- _What is needed_
Each line of the data below goes into the copy exactly; pictures do not.

Object change listings
*** Block opens ***
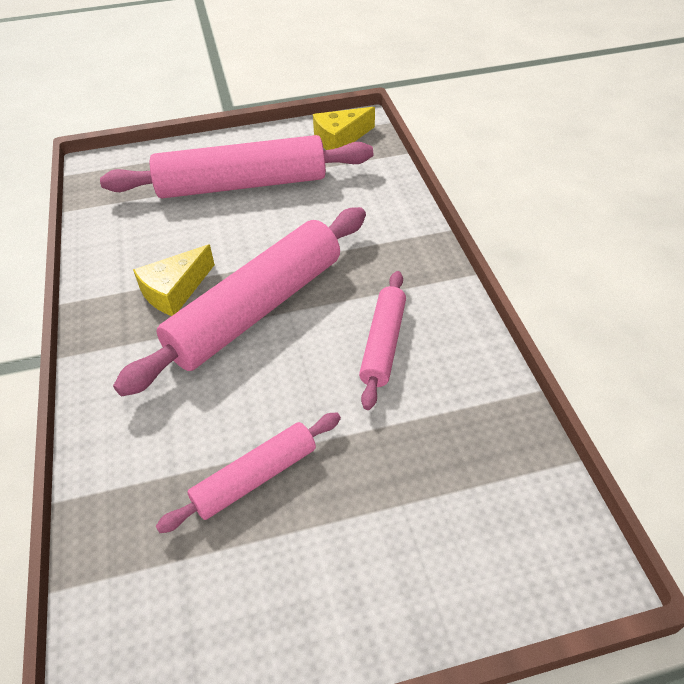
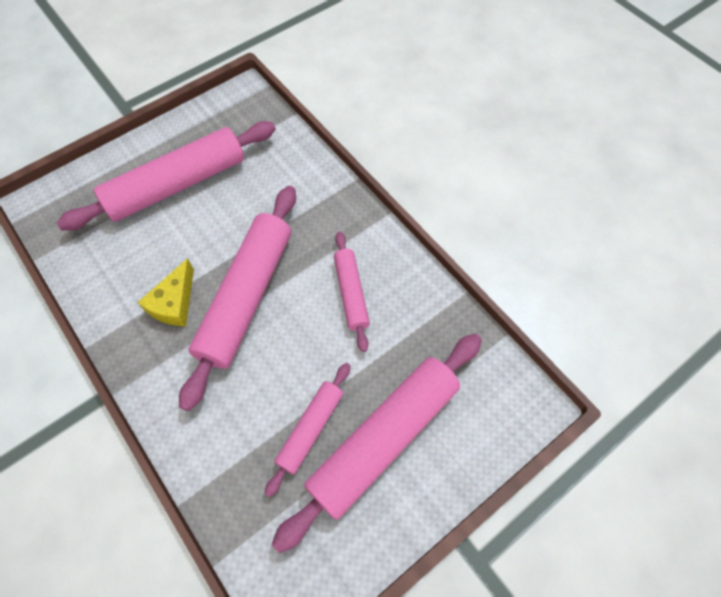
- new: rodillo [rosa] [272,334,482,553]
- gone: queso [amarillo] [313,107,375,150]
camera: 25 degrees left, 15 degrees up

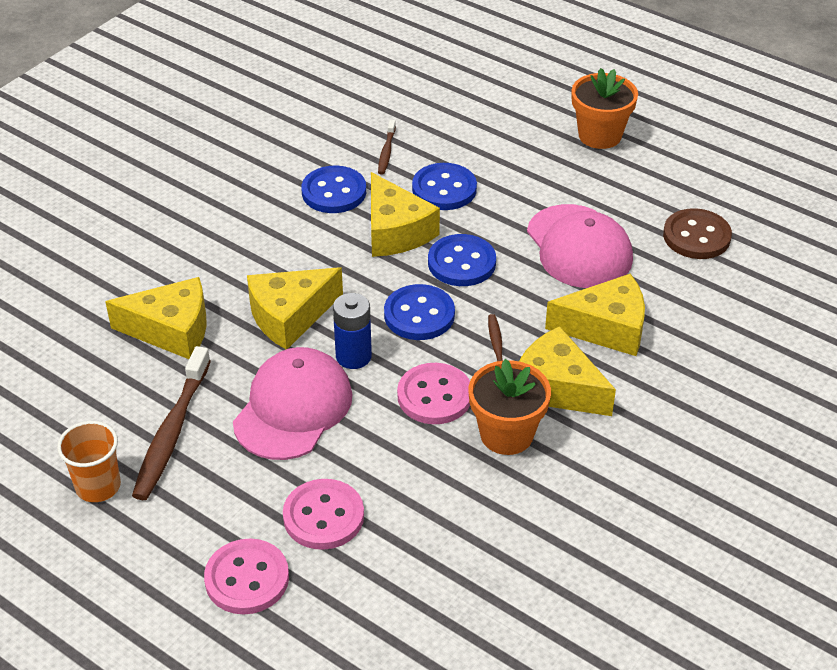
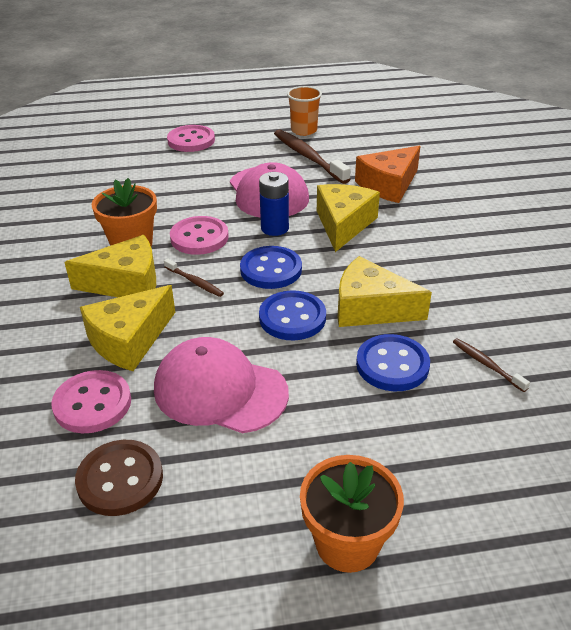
- shifted: botón [rosa] [283,479,364,550] to [51,370,131,433]
- repainted: queso [amarillo] [105,277,207,359] to queso [naranja] [355,146,420,203]
- gone: botón [azul] [301,166,366,213]
camera: 135 degrees right, 5 degrees down

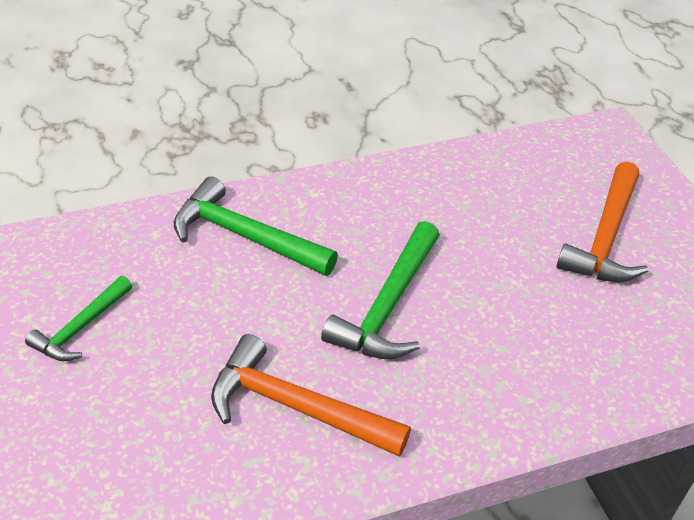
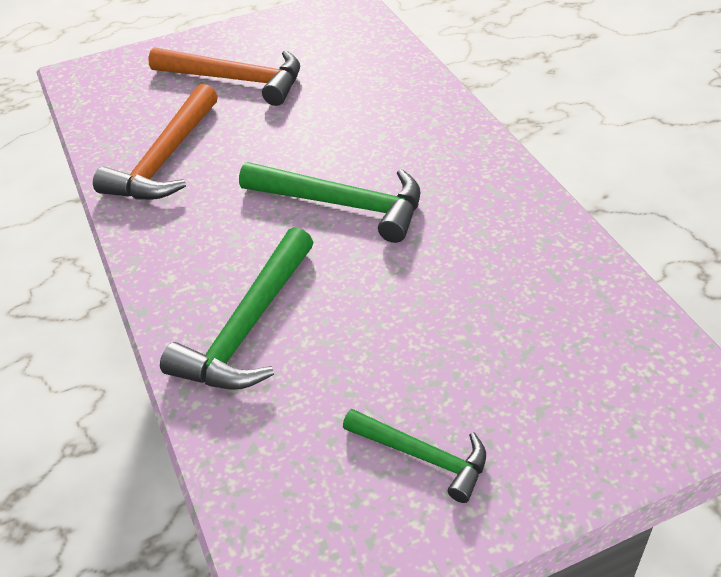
- shifted: martillo [naranja] [211,334,411,457] to [93,84,218,200]
camera: 90 degrees left, 0 degrees up

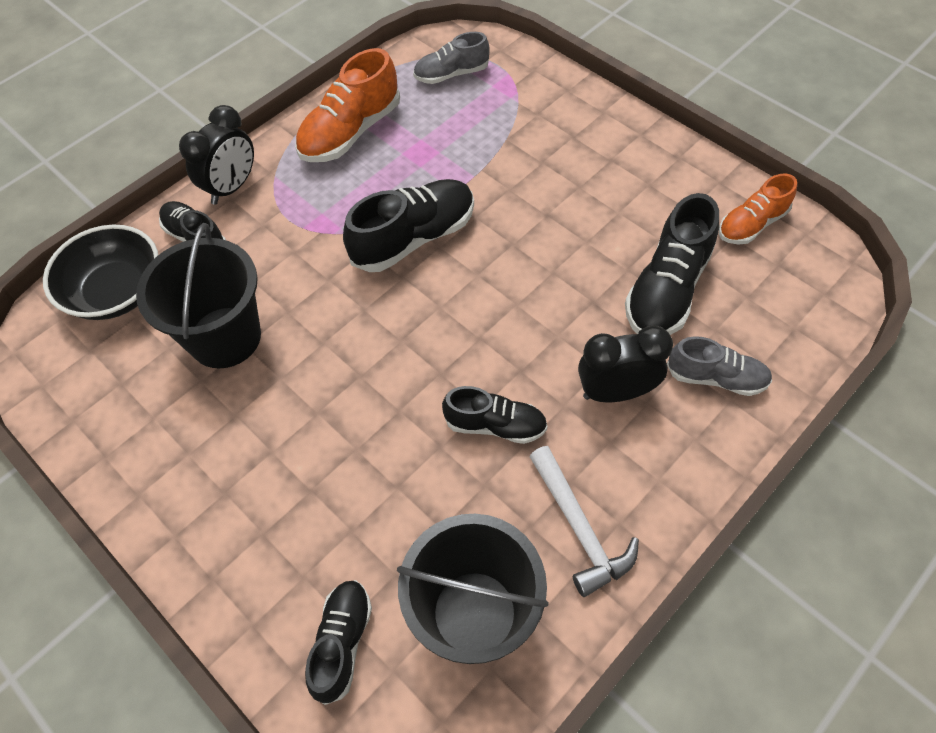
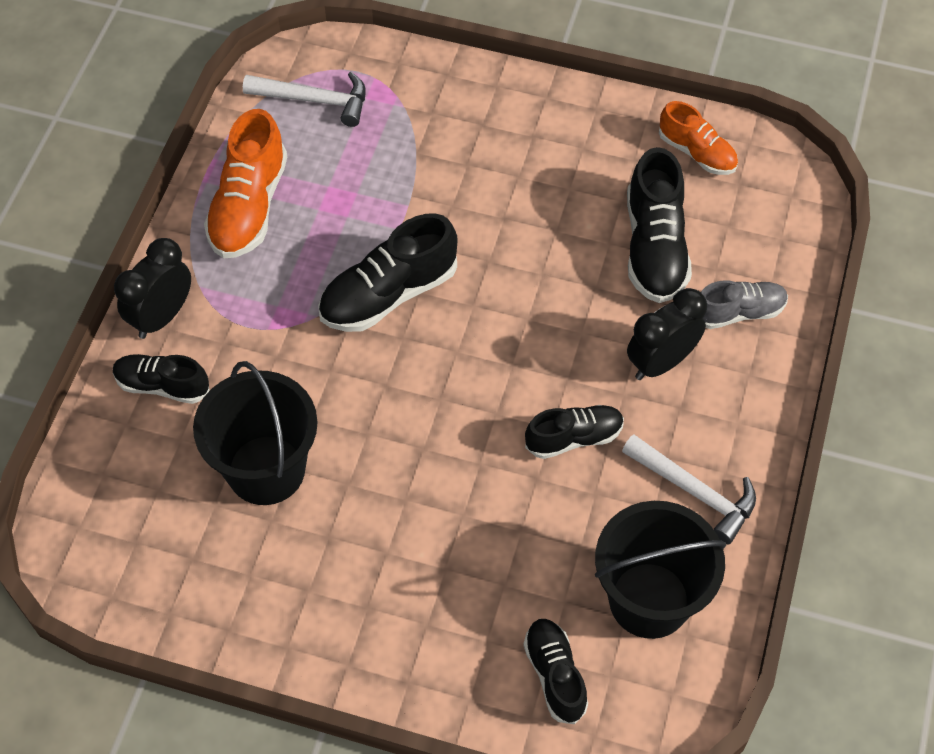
- rotated: despertador [negro] [179,105,254,205] = [114,238,191,339] 150 degrees counterclockwise
- swapped: zapato [gris] [413,32,490,84] to martillo [blanco] [243,72,366,127]
- rotated: zapato [negro] [343,179,474,272] = [318,213,458,332] 150 degrees counterclockwise
- rotated: zapato [naranja] [719,173,797,244] = [659,101,738,175] 75 degrees counterclockwise
- gone: cuenco [negro] [43,225,158,320]
camera: 30 degrees left, 0 degrees up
*** Block closes ***
- _Expected output_
- new: rodillo [rosa] [272,334,482,553]
- gone: queso [amarillo] [313,107,375,150]
camera: 25 degrees left, 15 degrees up

- shifted: botón [rosa] [283,479,364,550] to [51,370,131,433]
- repainted: queso [amarillo] [105,277,207,359] to queso [naranja] [355,146,420,203]
- gone: botón [azul] [301,166,366,213]
camera: 135 degrees right, 5 degrees down

- shifted: martillo [naranja] [211,334,411,457] to [93,84,218,200]
camera: 90 degrees left, 0 degrees up

- rotated: despertador [negro] [179,105,254,205] = [114,238,191,339] 150 degrees counterclockwise
- swapped: zapato [gris] [413,32,490,84] to martillo [blanco] [243,72,366,127]
- rotated: zapato [negro] [343,179,474,272] = [318,213,458,332] 150 degrees counterclockwise
- rotated: zapato [naranja] [719,173,797,244] = [659,101,738,175] 75 degrees counterclockwise
- gone: cuenco [negro] [43,225,158,320]
camera: 30 degrees left, 0 degrees up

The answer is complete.